== Your goal ==
Work through the data and report how many lines include the string "none", giving the number alone.

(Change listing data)
----
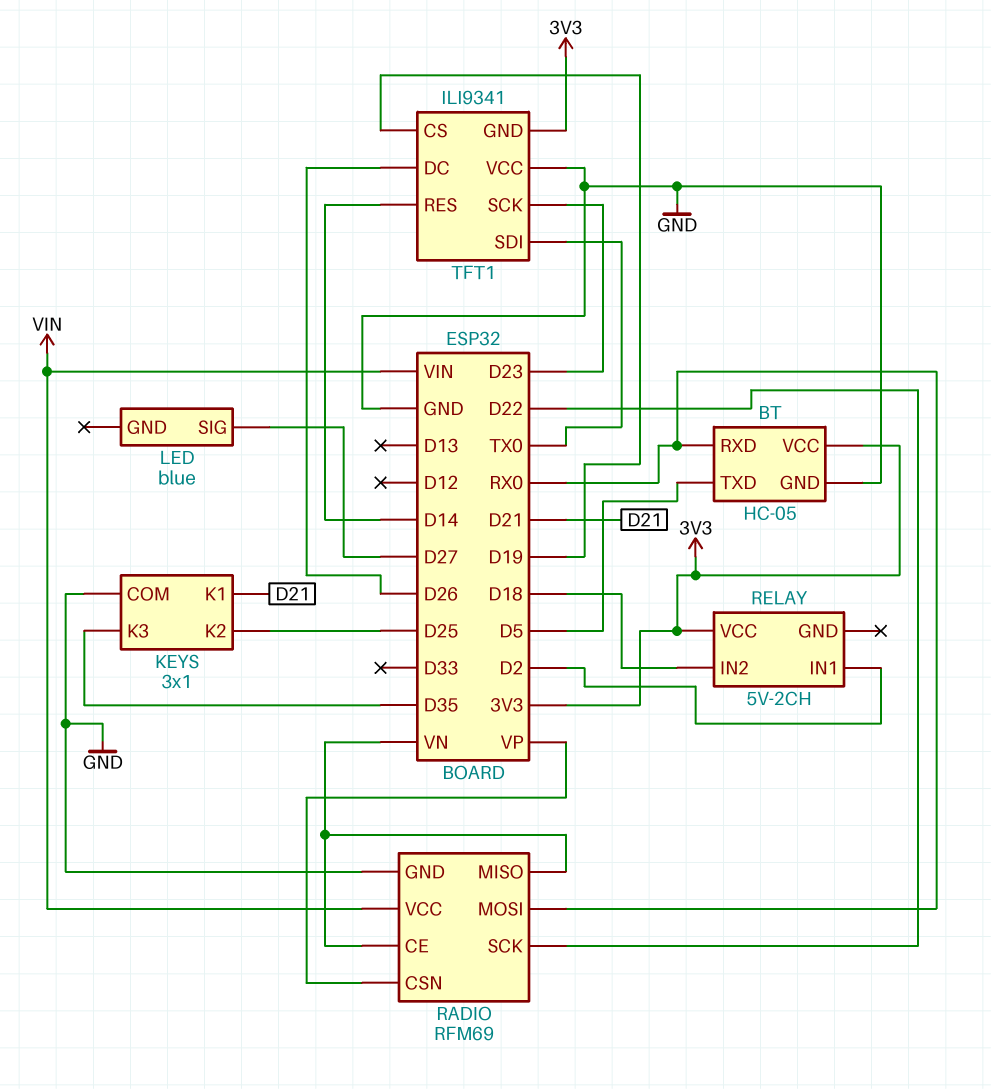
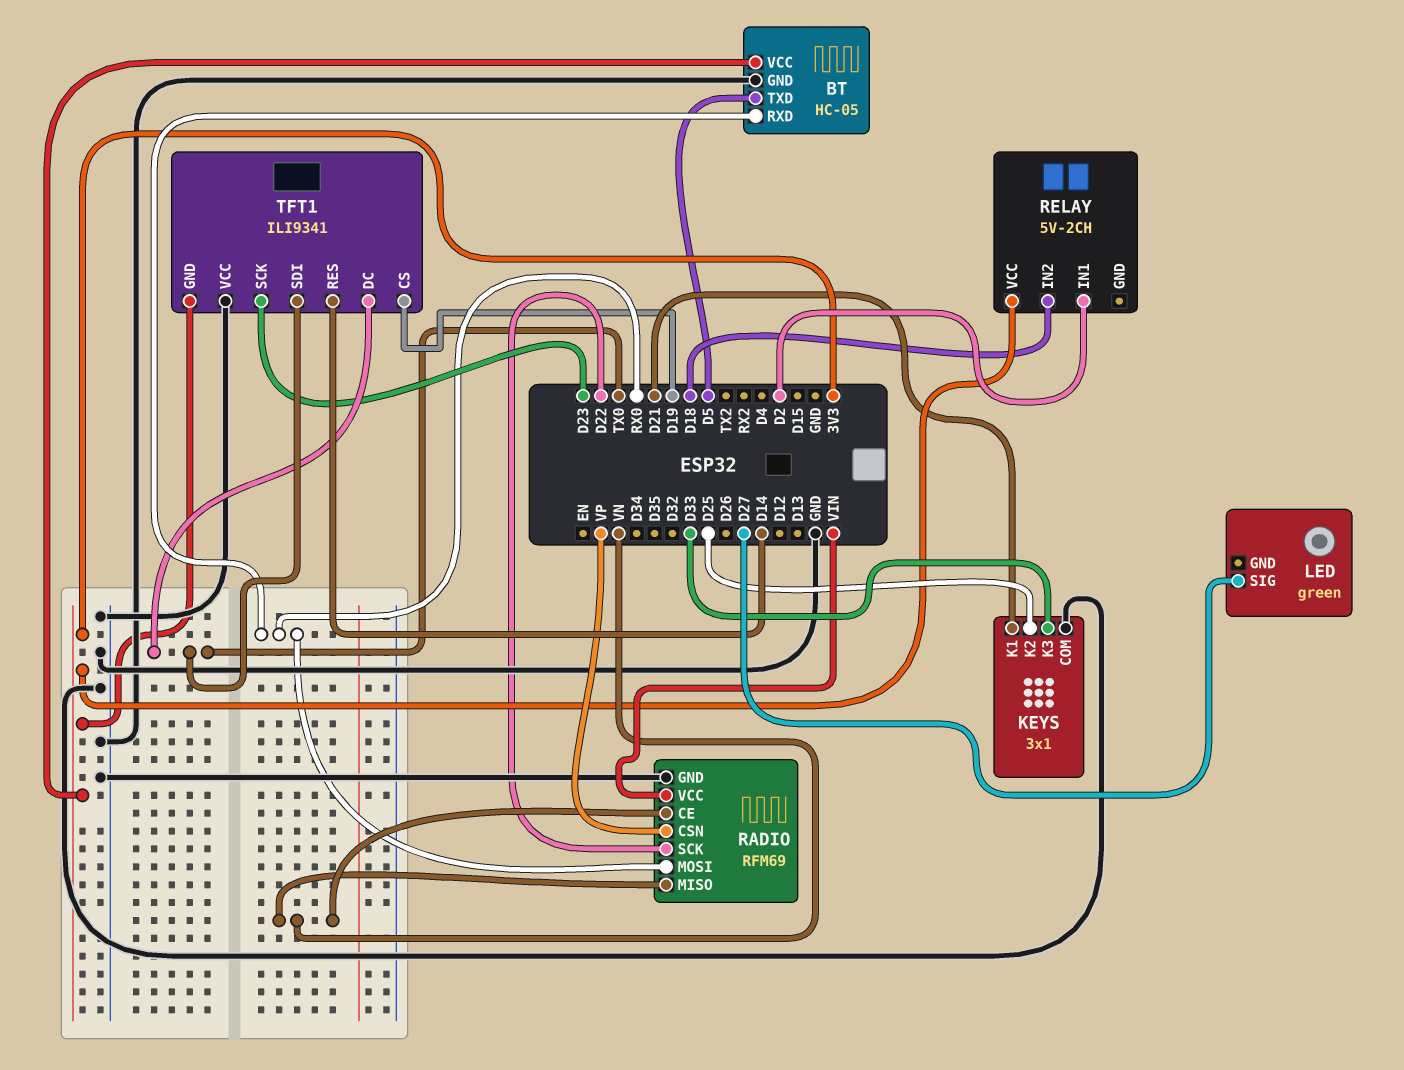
KEYS pin K3: D35 -> D33
LED: blue -> green
TFT1 pin DC: D26 -> TX0

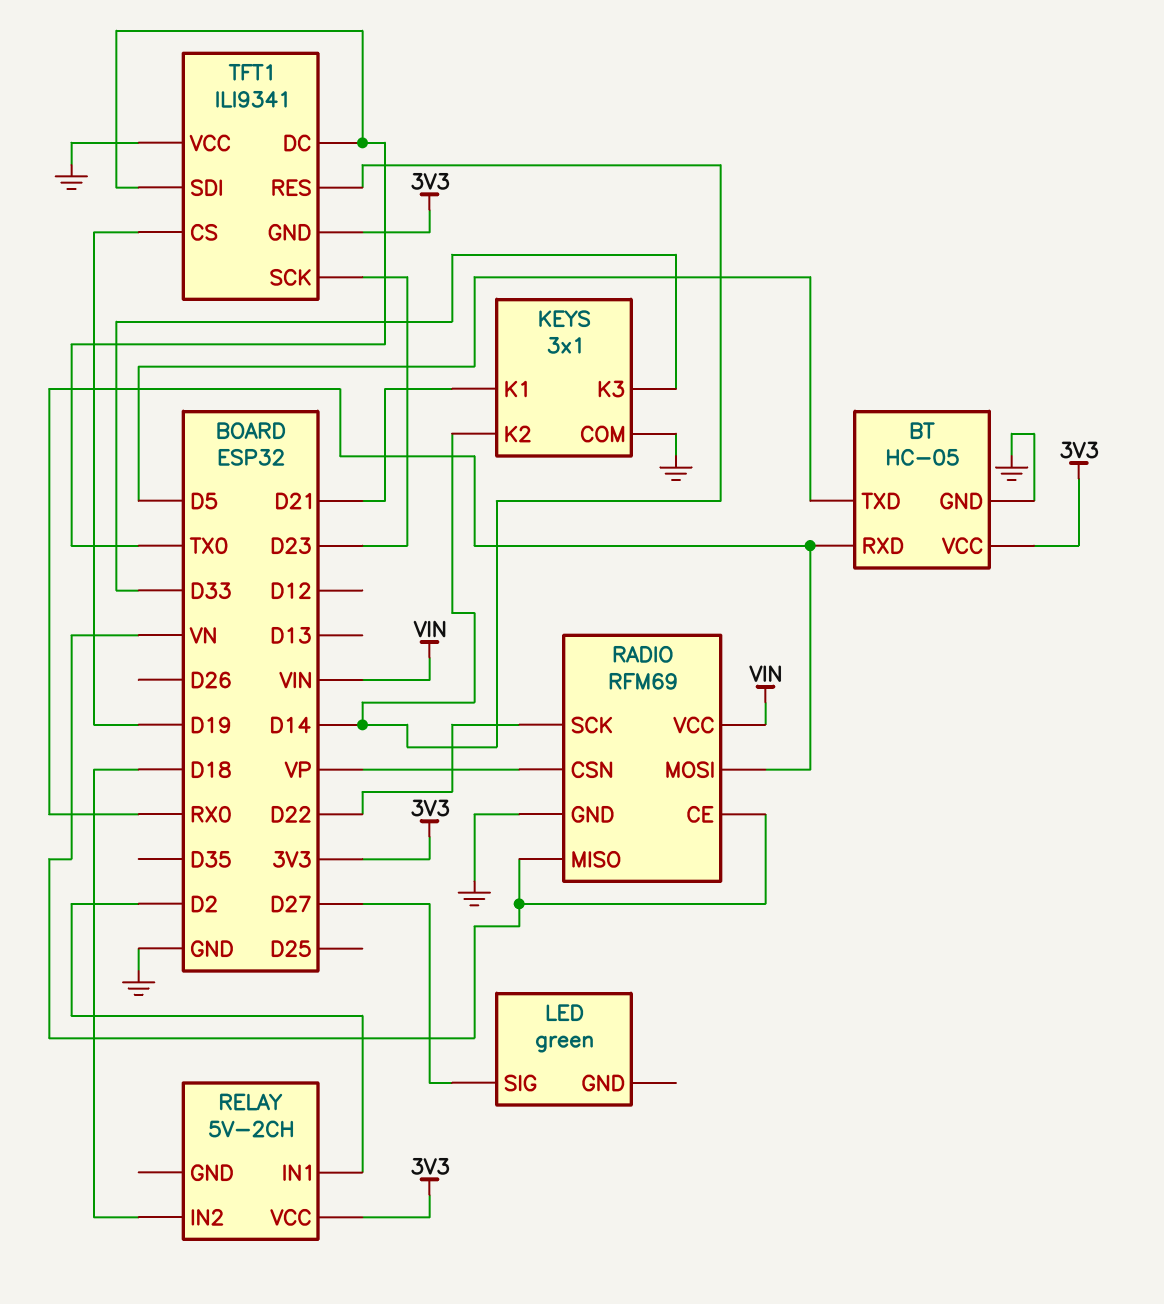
KEYS pin K2: D25 -> D14

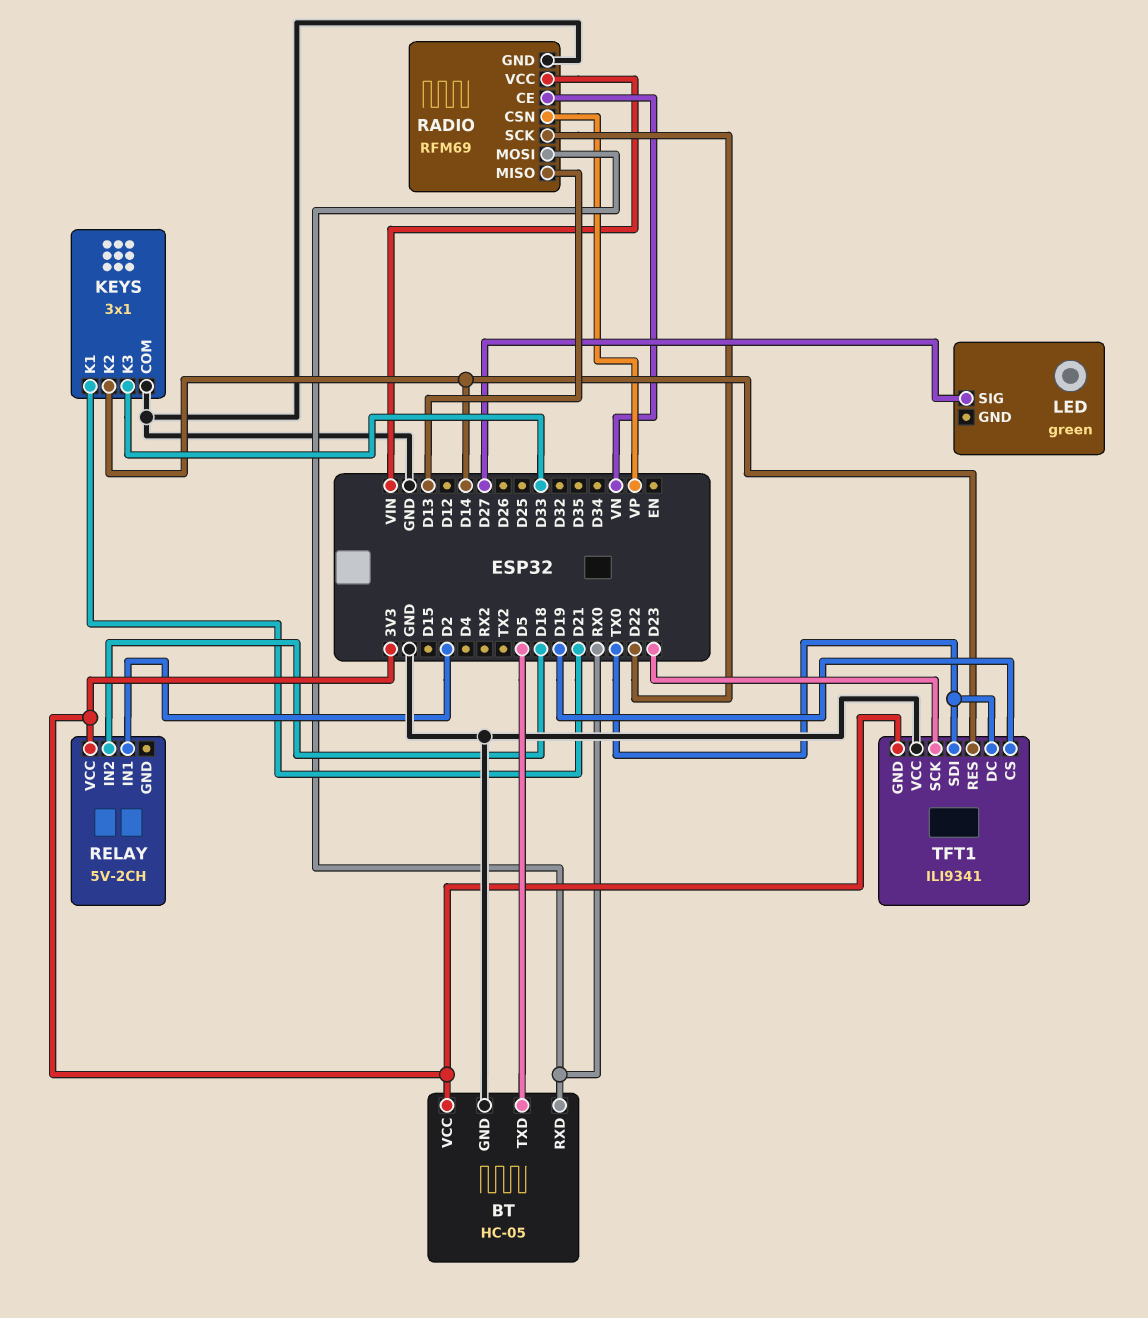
RADIO pin MISO: VN -> D13

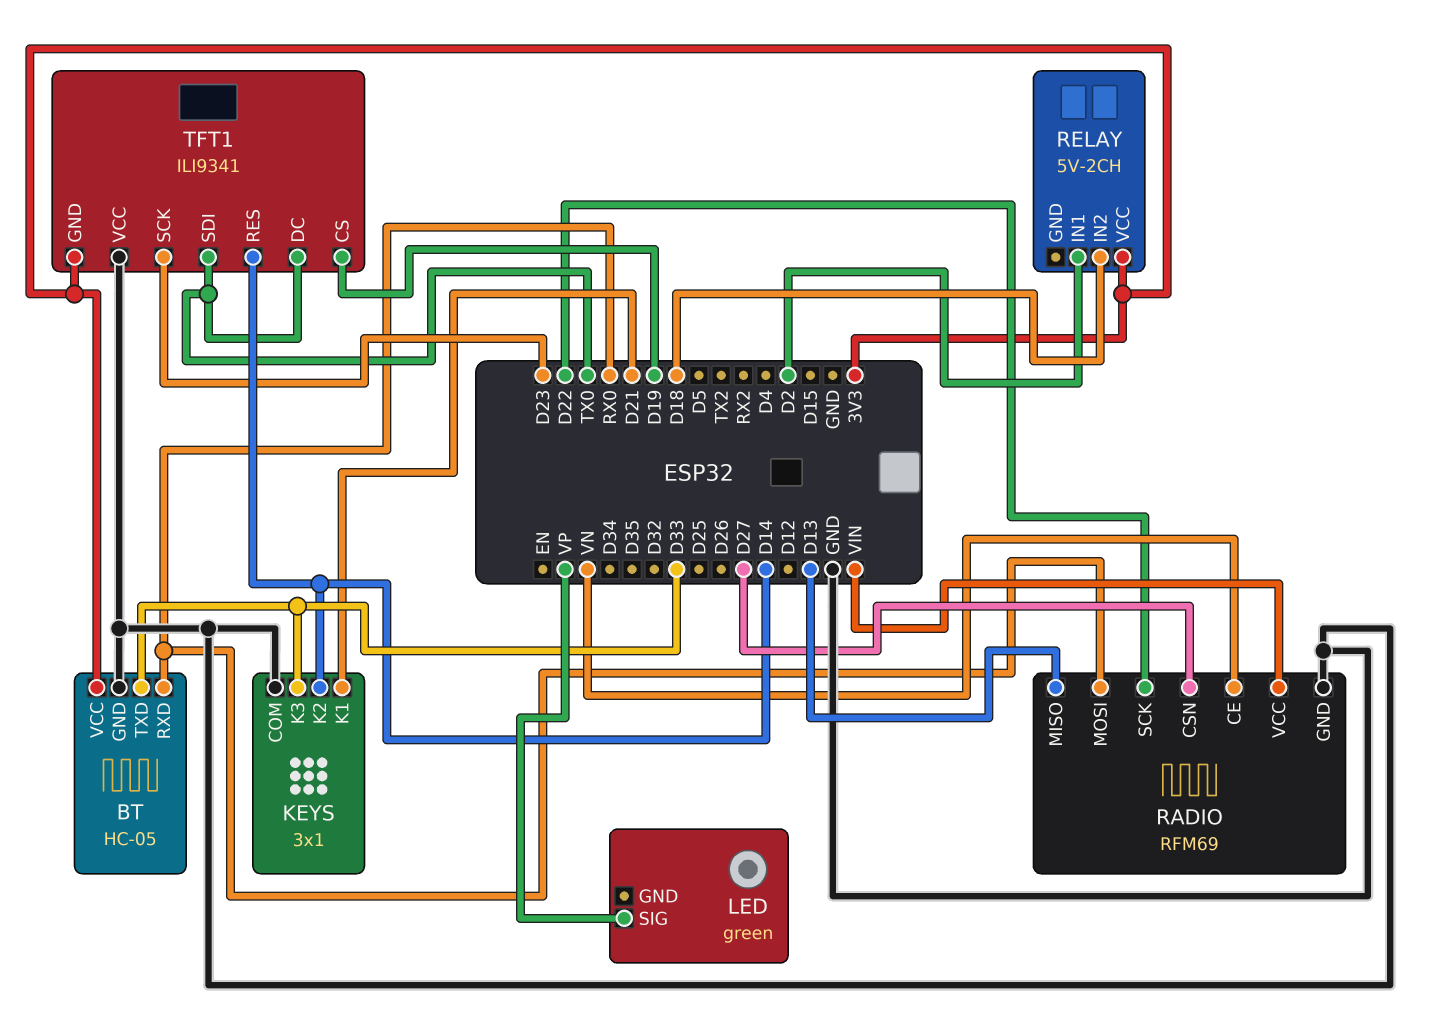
BT pin TXD: D5 -> D33
LED pin SIG: D27 -> VP
RADIO pin CSN: VP -> D27

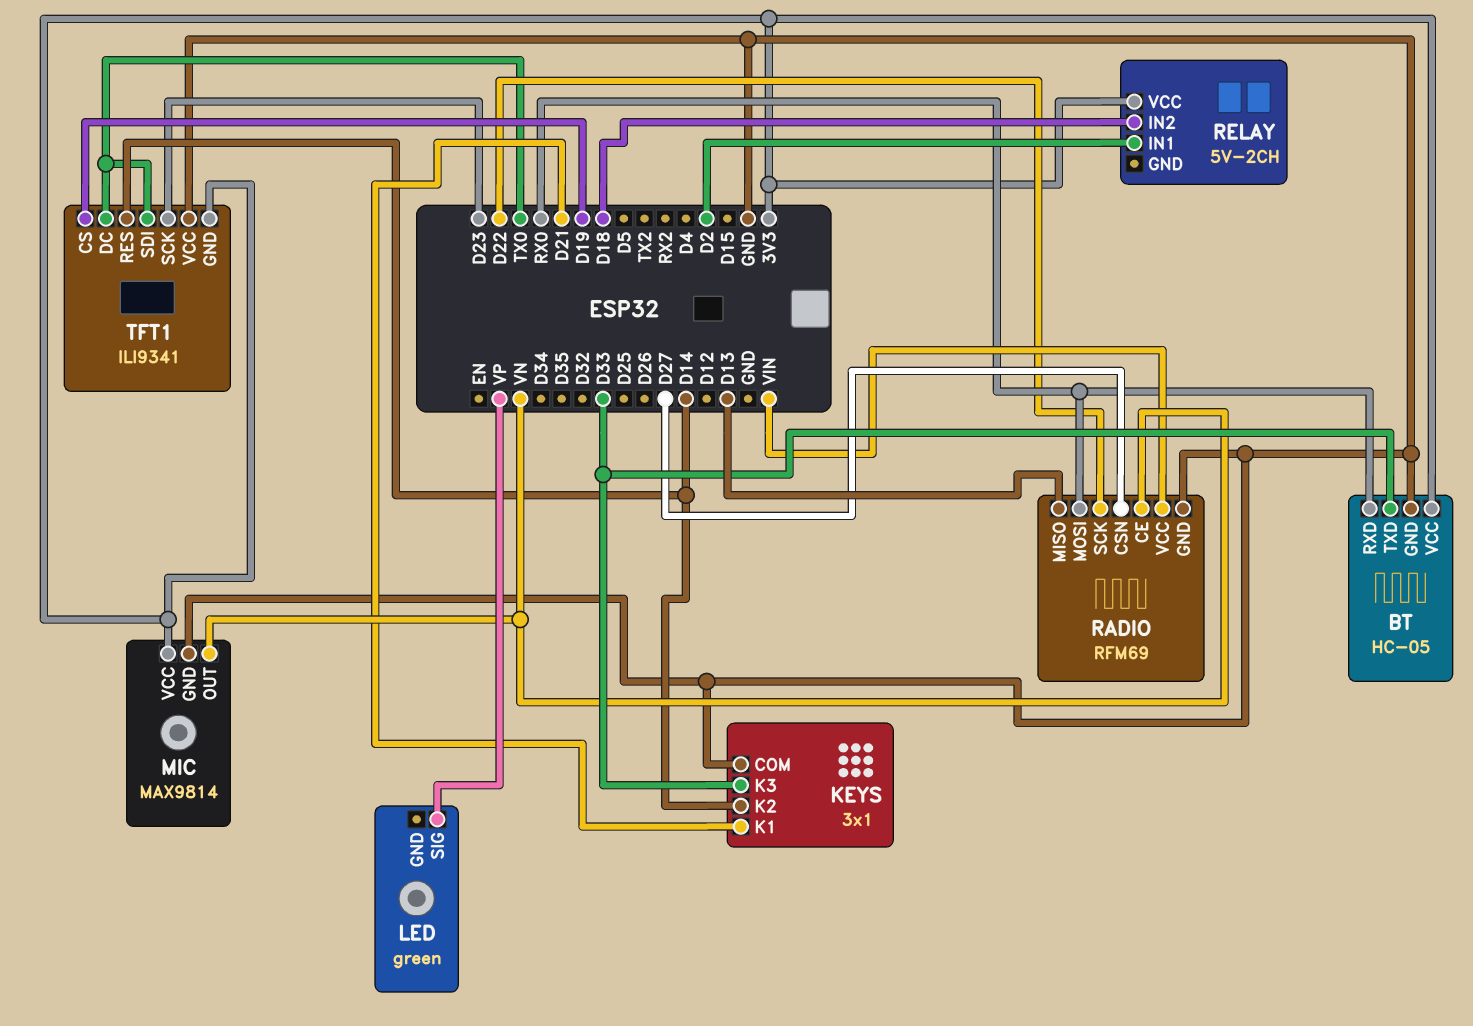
MIC: none -> MAX9814
MIC pin GND: none -> GND
MIC pin OUT: none -> VN
MIC pin VCC: none -> 3V3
----
== Exercise result ==
4